Task data:

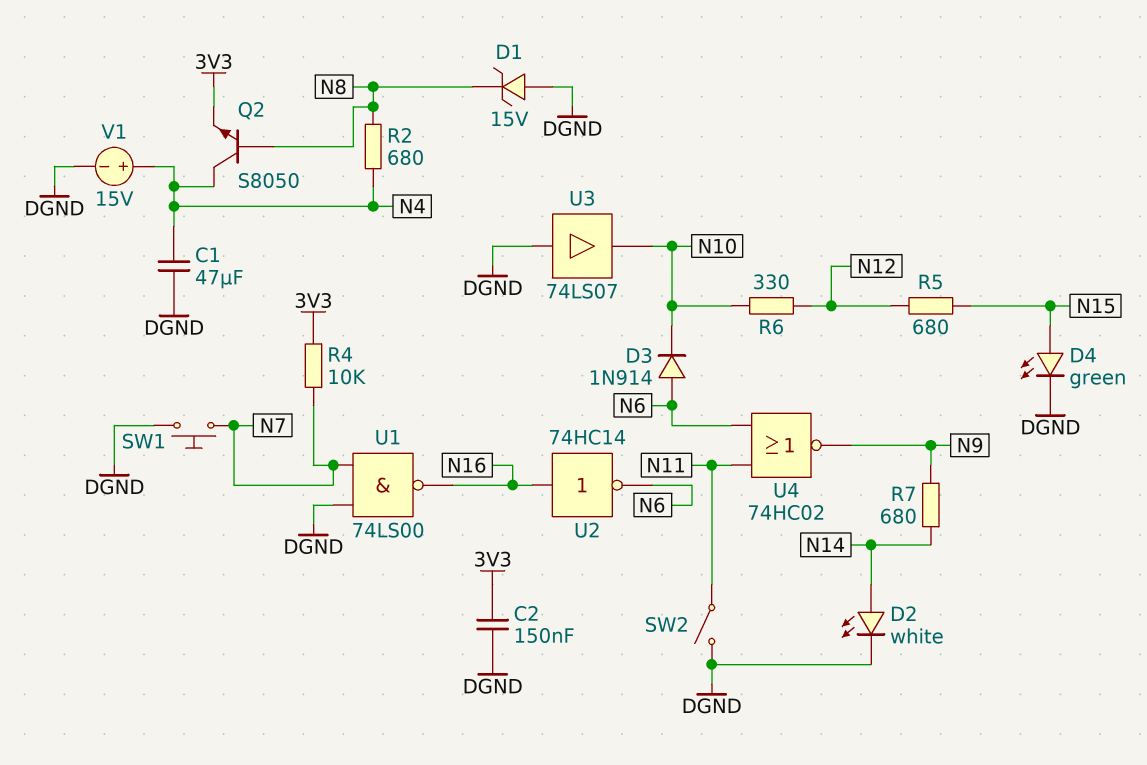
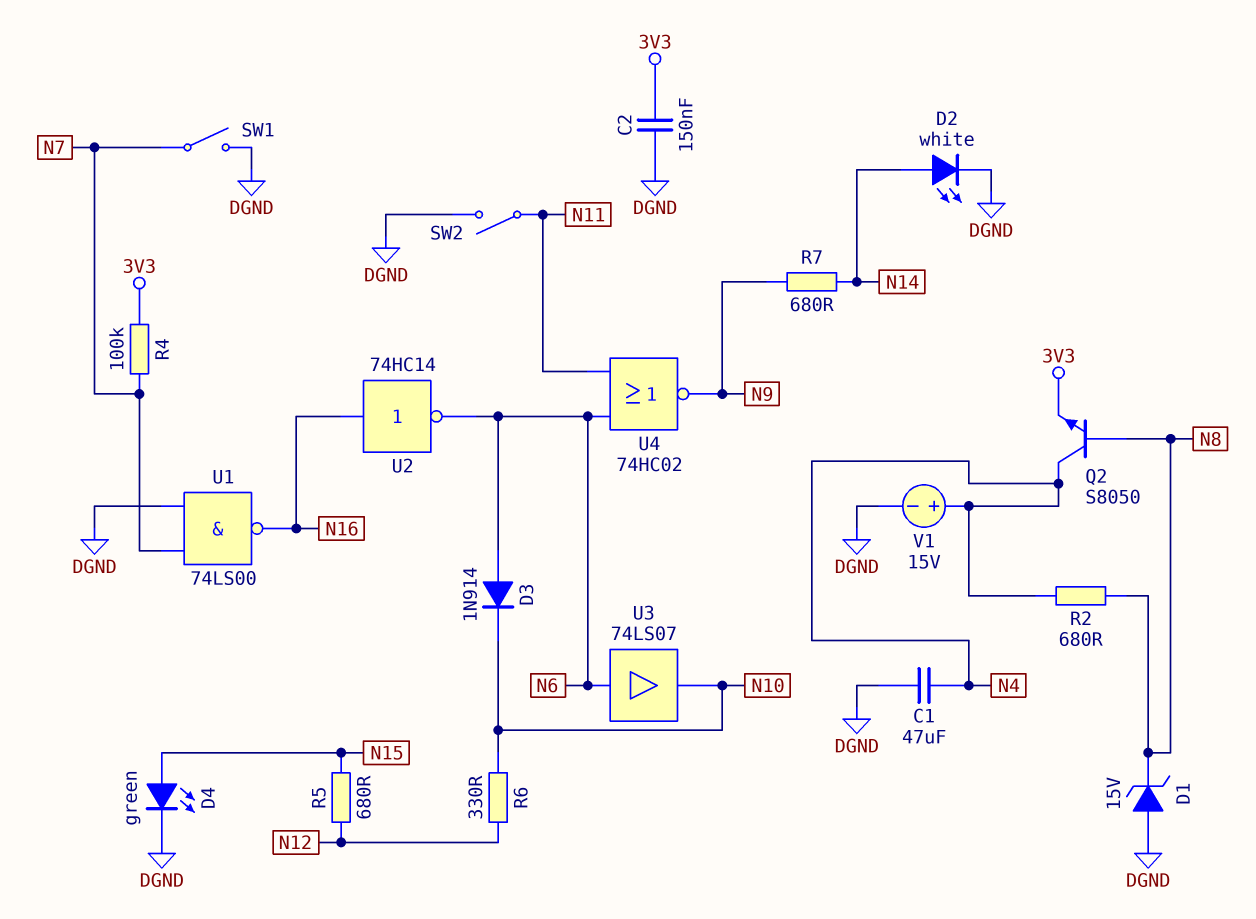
R4: 10k (3V3, N7) -> 100k (3V3, N7)
SW1: button (DGND, N7) -> switch (DGND, N7)
U3: buffer 74LS07 (in DGND, out N10) -> buffer 74LS07 (in N6, out N10)

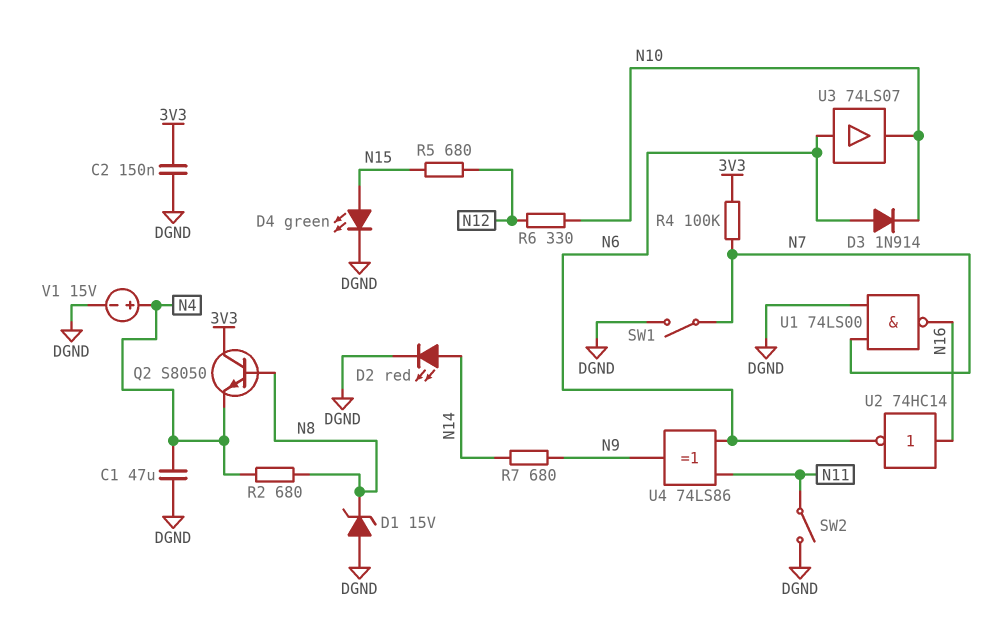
D2: LED white (A N14, K DGND) -> LED red (A N14, K DGND)
Q2: NPN S8050 (B N8, C N4, E 3V3) -> NPN S8050 (B N8, C 3V3, E N4)
U4: NOR 74HC02 (in N6, in N11, out N9) -> XOR 74LS86 (in N6, in N11, out N9)

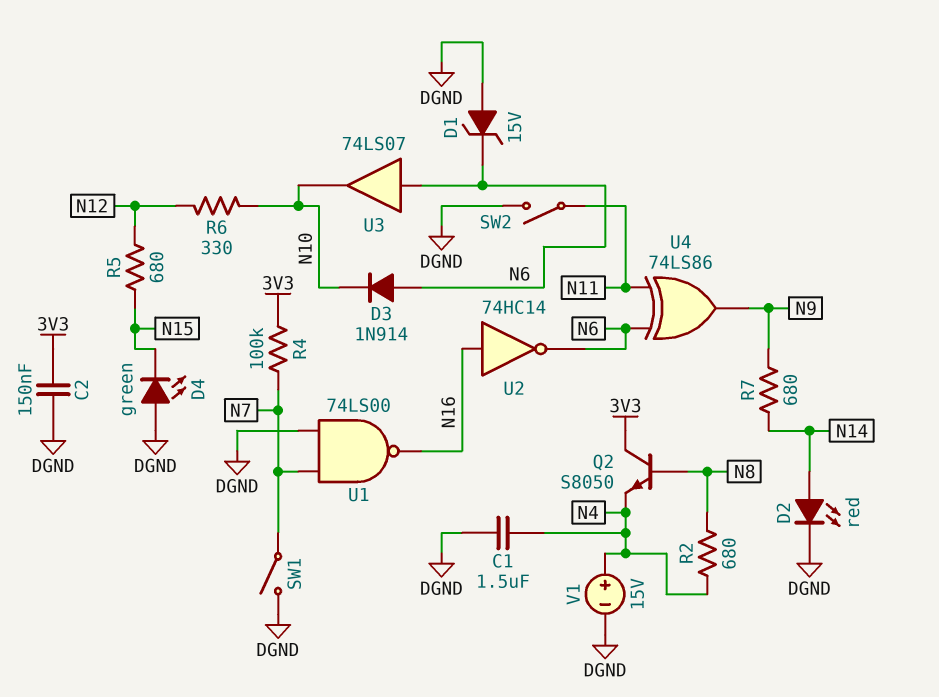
C1: 47uF (DGND, N4) -> 1.5uF (DGND, N4)
D1: zener 15V (A DGND, K N8) -> zener 15V (A DGND, K N6)
D4: LED green (A N15, K DGND) -> LED green (A DGND, K N15)

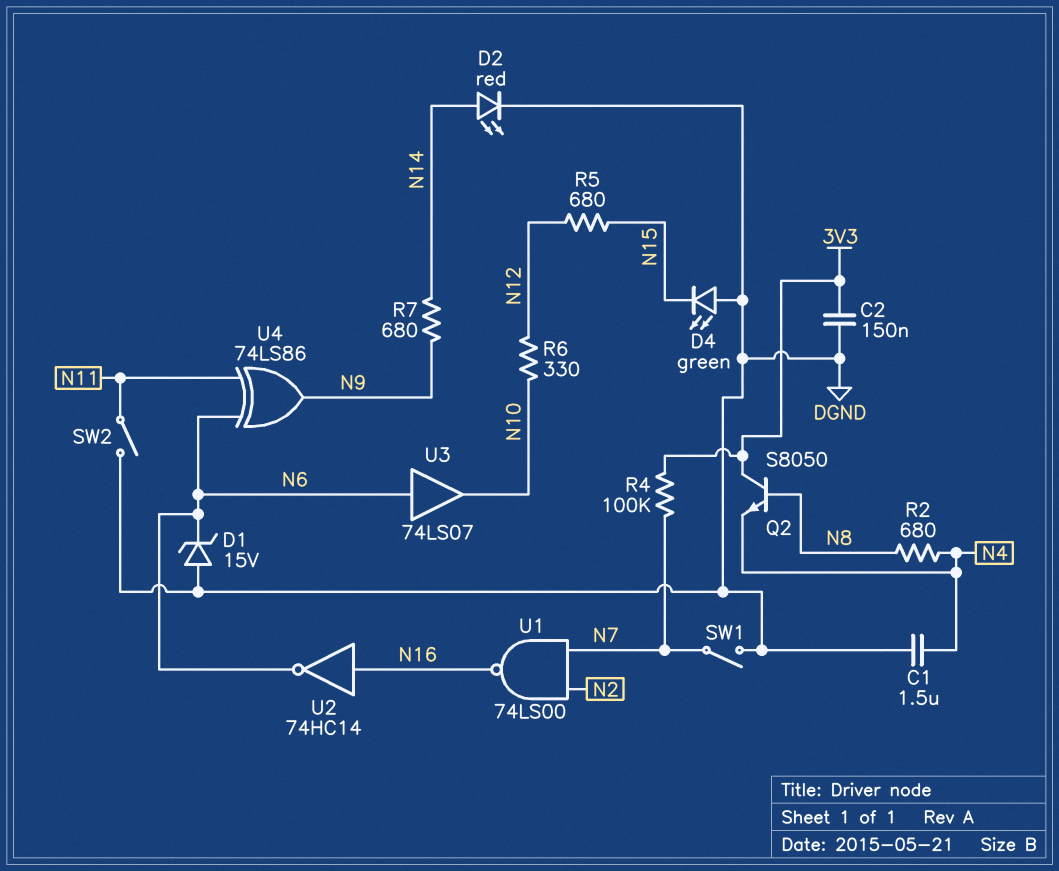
D3: diode 1N914 (A N6, K N10) -> none
U1: NAND 74LS00 (in DGND, in N7, out N16) -> NAND 74LS00 (in N2, in N7, out N16)
V1: 15V (plus N4, minus DGND) -> none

What you have to do:
Go back to the line that contains "SW1: button (DGND, N7) -> switch (DGND, N7)" and copy it, along with each line after it through the end of the listing above, exactly and without pictures.

Reply to the task:
SW1: button (DGND, N7) -> switch (DGND, N7)
U3: buffer 74LS07 (in DGND, out N10) -> buffer 74LS07 (in N6, out N10)

D2: LED white (A N14, K DGND) -> LED red (A N14, K DGND)
Q2: NPN S8050 (B N8, C N4, E 3V3) -> NPN S8050 (B N8, C 3V3, E N4)
U4: NOR 74HC02 (in N6, in N11, out N9) -> XOR 74LS86 (in N6, in N11, out N9)

C1: 47uF (DGND, N4) -> 1.5uF (DGND, N4)
D1: zener 15V (A DGND, K N8) -> zener 15V (A DGND, K N6)
D4: LED green (A N15, K DGND) -> LED green (A DGND, K N15)

D3: diode 1N914 (A N6, K N10) -> none
U1: NAND 74LS00 (in DGND, in N7, out N16) -> NAND 74LS00 (in N2, in N7, out N16)
V1: 15V (plus N4, minus DGND) -> none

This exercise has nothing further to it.